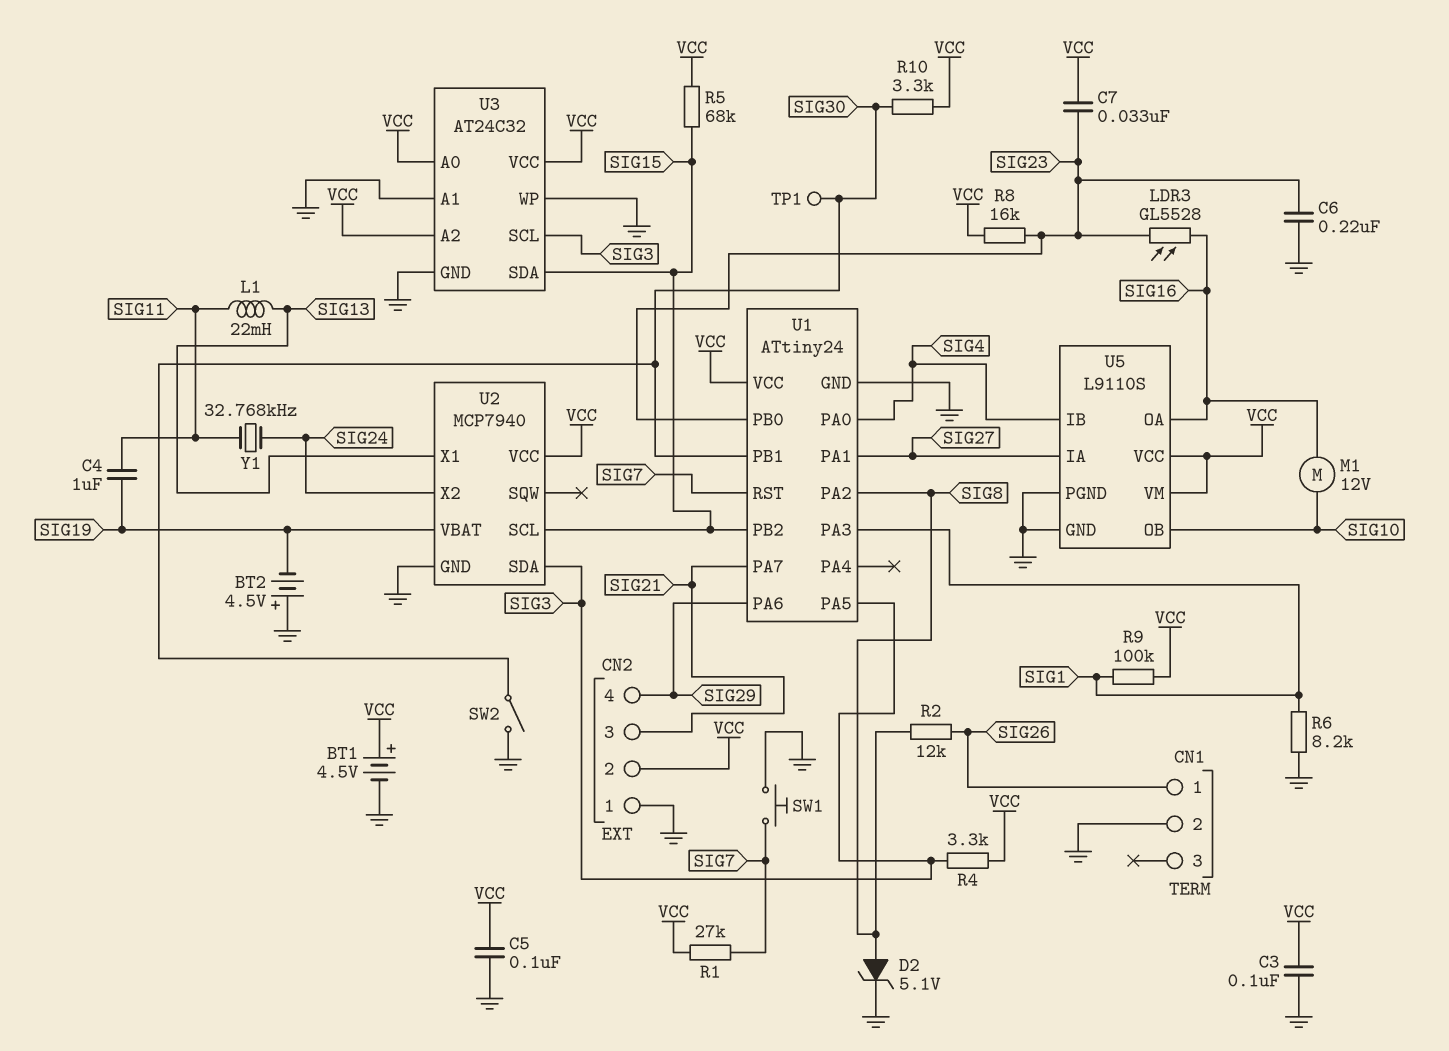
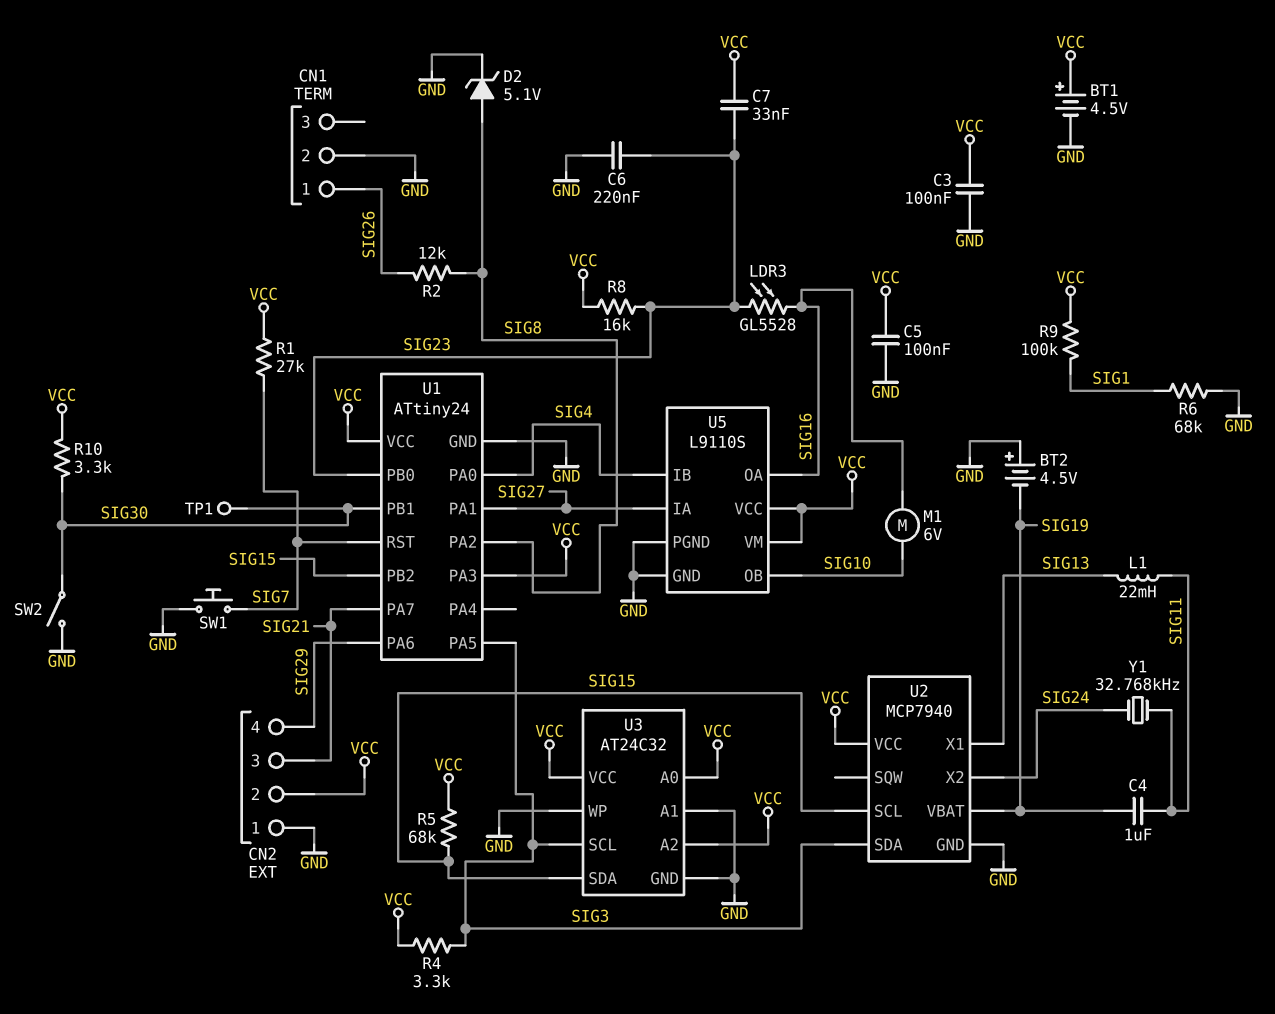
M1: motor 12V (SIG10, SIG16) -> motor 6V (SIG10, SIG16)
R6: 8.2k (GND, SIG1) -> 68k (GND, SIG1)
U1 pin PA3: SIG1 -> VCC

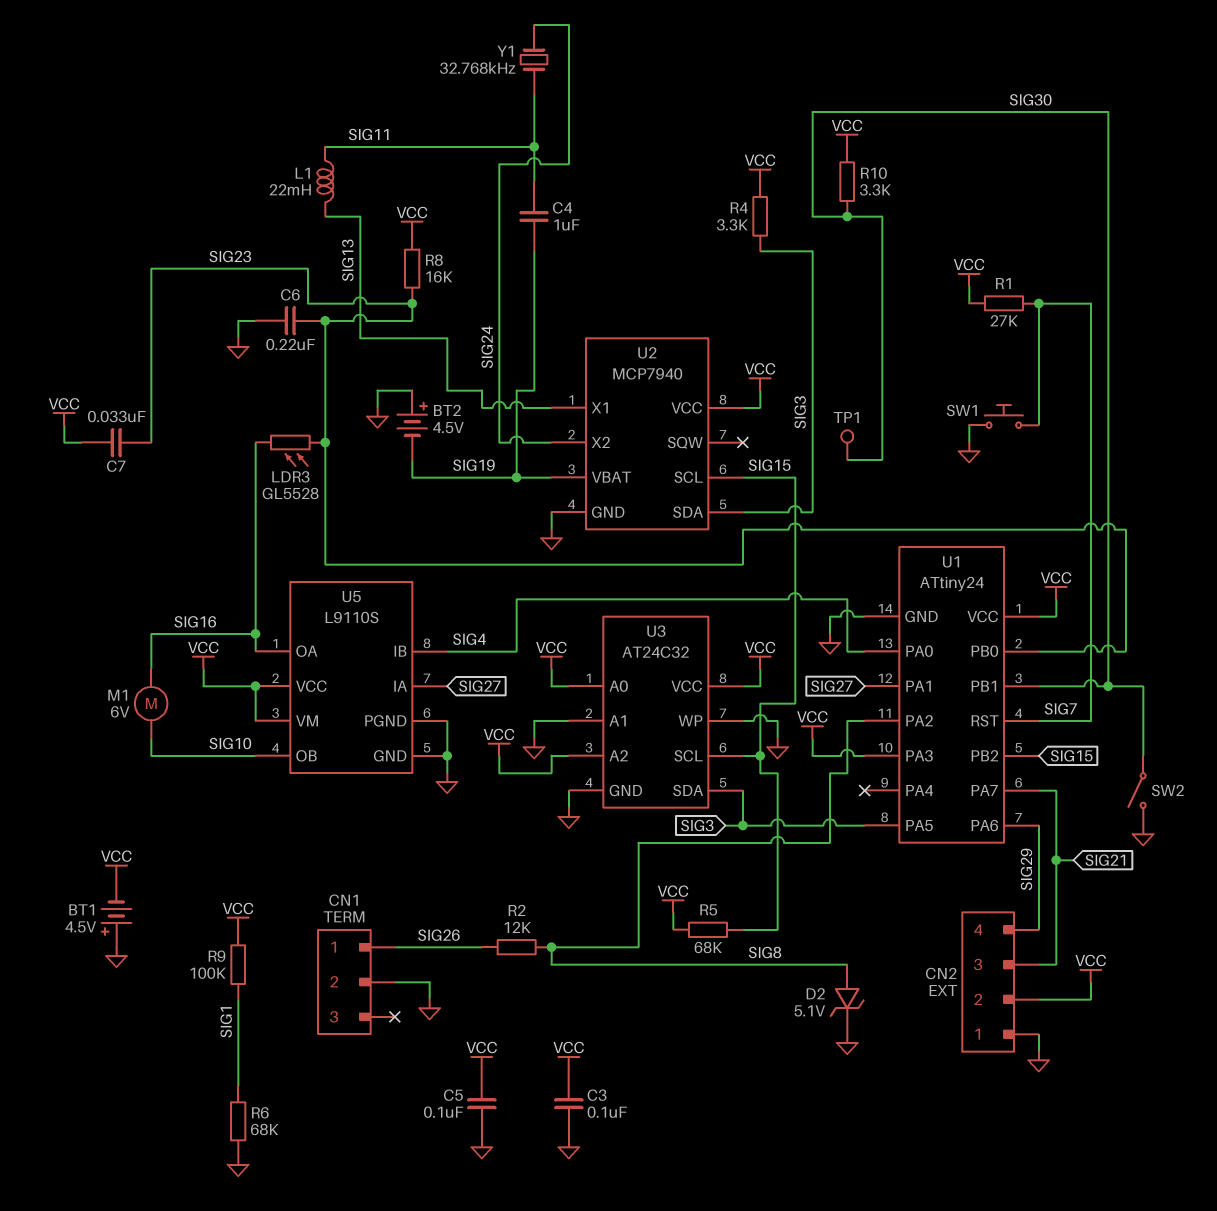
BT1: 4.5V (plus VCC, minus GND) -> 4.5V (plus GND, minus VCC)
U3 pin SCL: SIG3 -> SIG15
U3 pin SDA: SIG15 -> SIG3

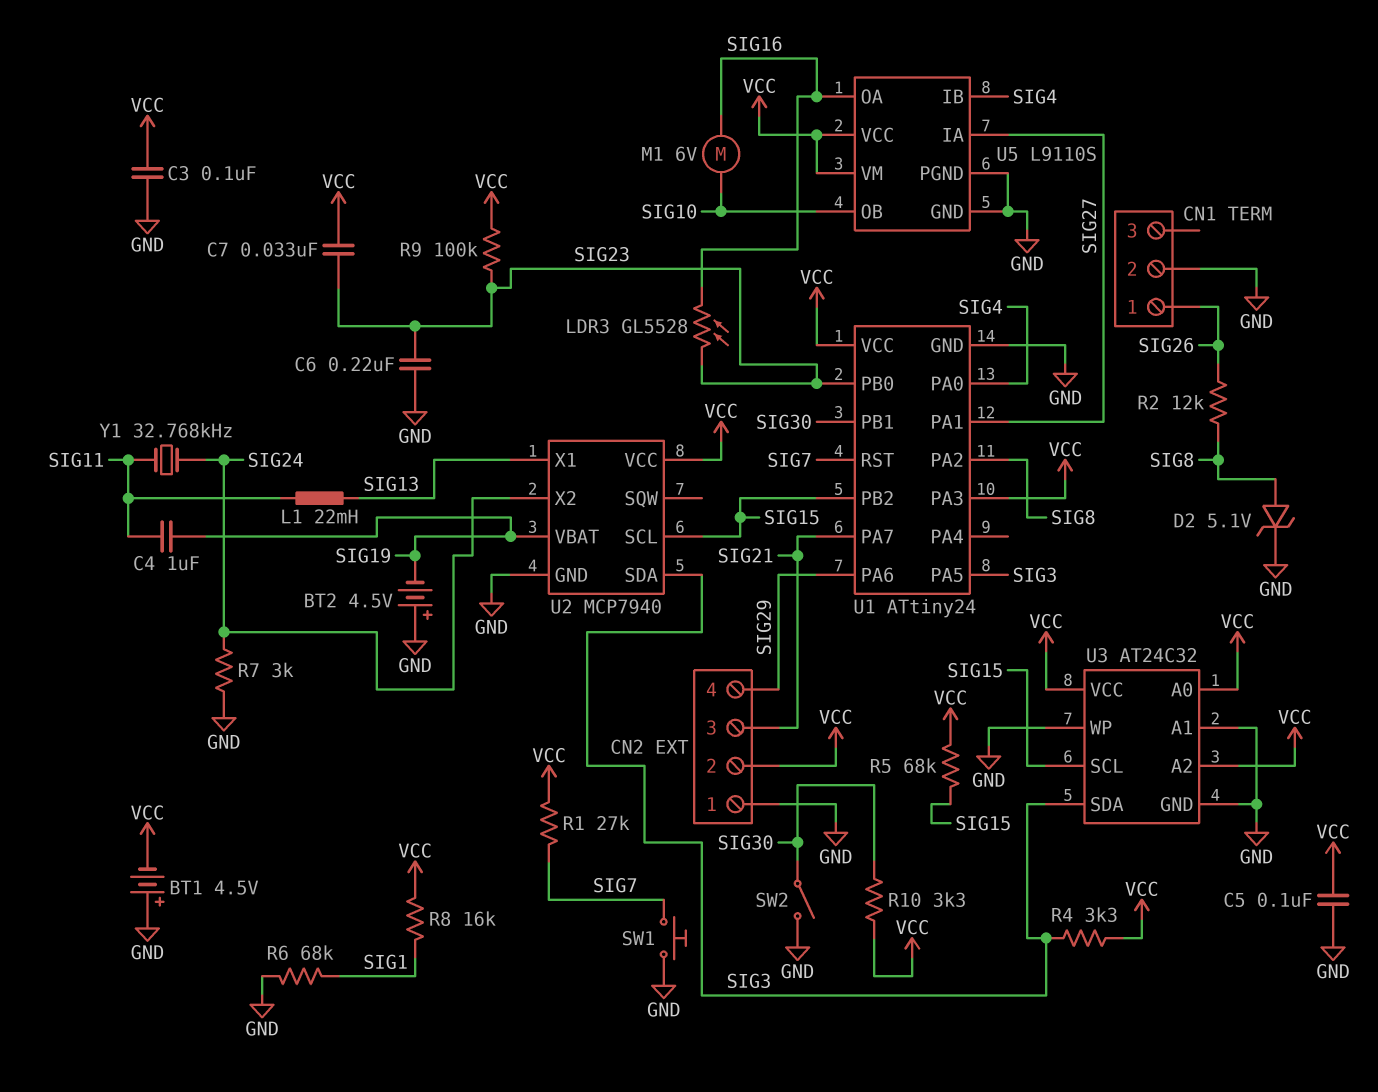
R7: none -> 3k (GND, SIG24)
R8: 16k (SIG23, VCC) -> 16k (SIG1, VCC)
R9: 100k (SIG1, VCC) -> 100k (SIG23, VCC)
TP1: test point (SIG30) -> none

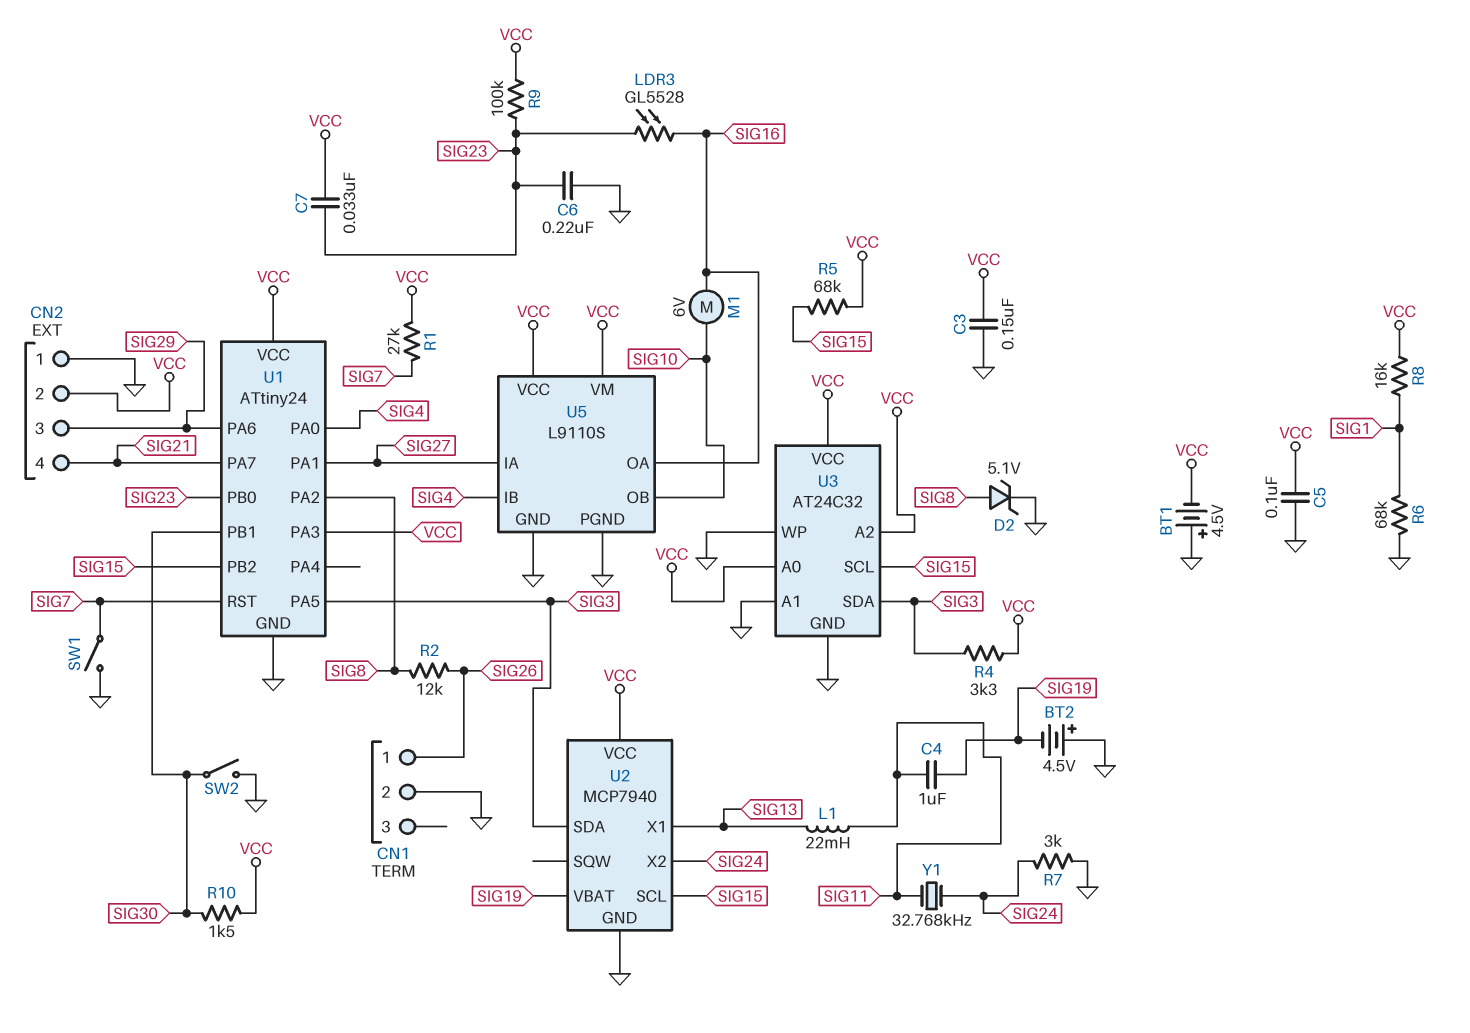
C3: 100nF (GND, VCC) -> 150nF (GND, VCC)
CN2 pin 3: SIG21 -> SIG29
CN2 pin 4: SIG29 -> SIG21
R10: 3.3k (SIG30, VCC) -> 1.5k (SIG30, VCC)
SW1: button (GND, SIG7) -> switch (GND, SIG7)

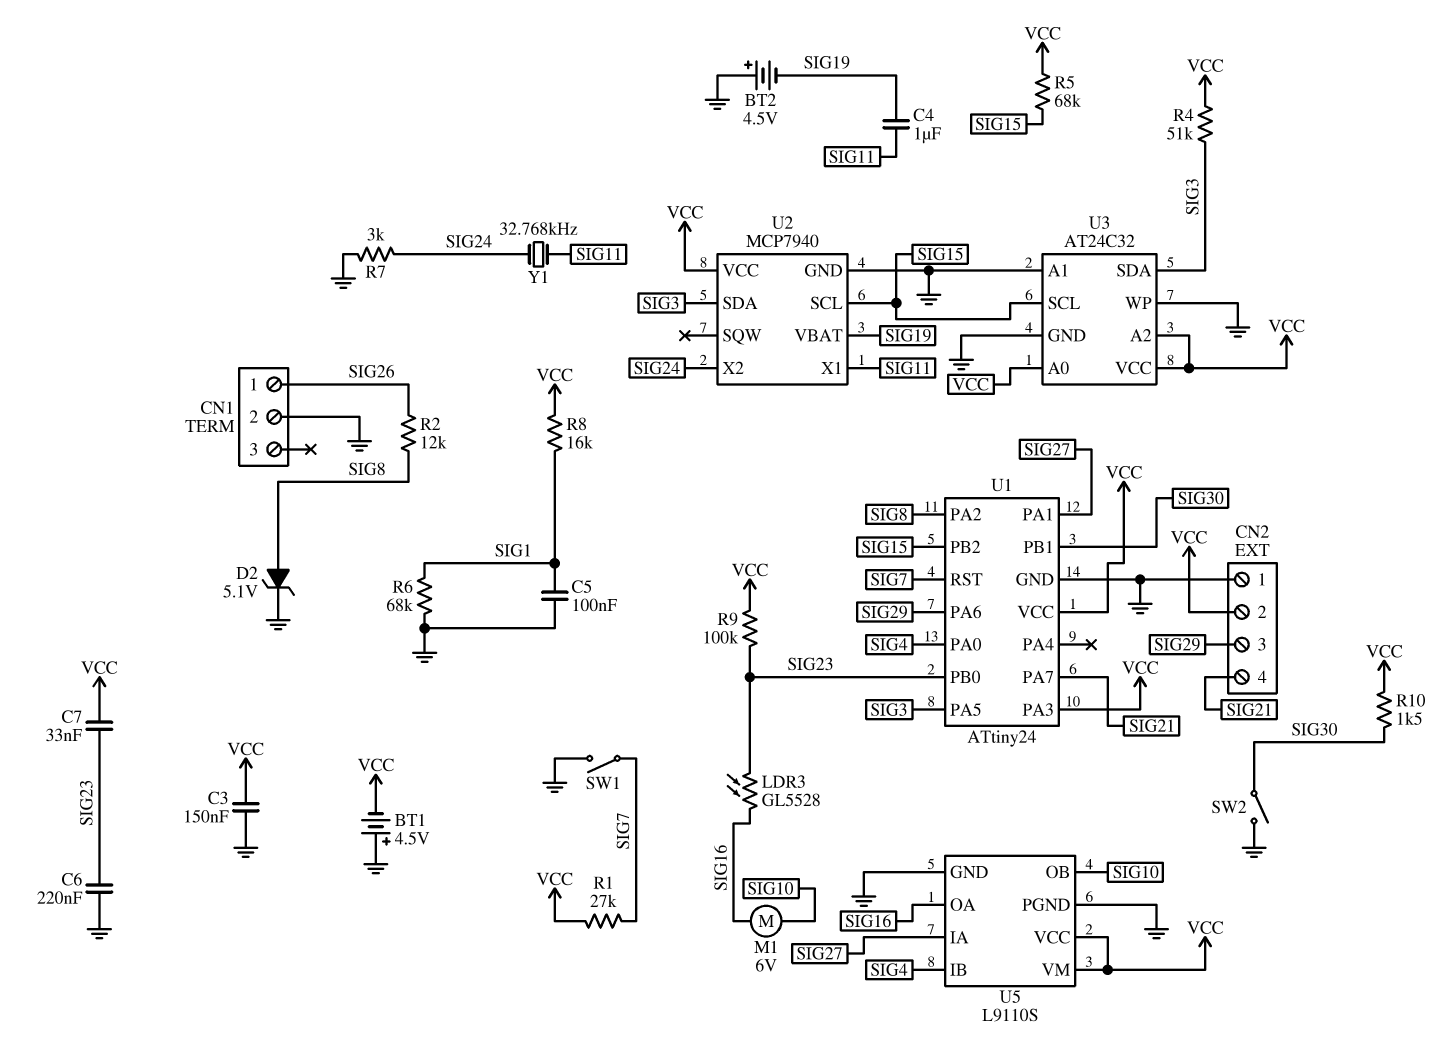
C5: 100nF (GND, VCC) -> 100nF (GND, SIG1)
L1: 22mH (SIG11, SIG13) -> none
R4: 3.3k (SIG3, VCC) -> 51k (SIG3, VCC)
U2 pin X1: SIG13 -> SIG11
────────
### INSTRUCTIONS FOR THE TASK
Skip all pictures. Copy exactly the lines from the one containing "BT1: 4.5V (plus" through the end of the records, both ends included.

### RESPONSE
BT1: 4.5V (plus VCC, minus GND) -> 4.5V (plus GND, minus VCC)
U3 pin SCL: SIG3 -> SIG15
U3 pin SDA: SIG15 -> SIG3

R7: none -> 3k (GND, SIG24)
R8: 16k (SIG23, VCC) -> 16k (SIG1, VCC)
R9: 100k (SIG1, VCC) -> 100k (SIG23, VCC)
TP1: test point (SIG30) -> none

C3: 100nF (GND, VCC) -> 150nF (GND, VCC)
CN2 pin 3: SIG21 -> SIG29
CN2 pin 4: SIG29 -> SIG21
R10: 3.3k (SIG30, VCC) -> 1.5k (SIG30, VCC)
SW1: button (GND, SIG7) -> switch (GND, SIG7)

C5: 100nF (GND, VCC) -> 100nF (GND, SIG1)
L1: 22mH (SIG11, SIG13) -> none
R4: 3.3k (SIG3, VCC) -> 51k (SIG3, VCC)
U2 pin X1: SIG13 -> SIG11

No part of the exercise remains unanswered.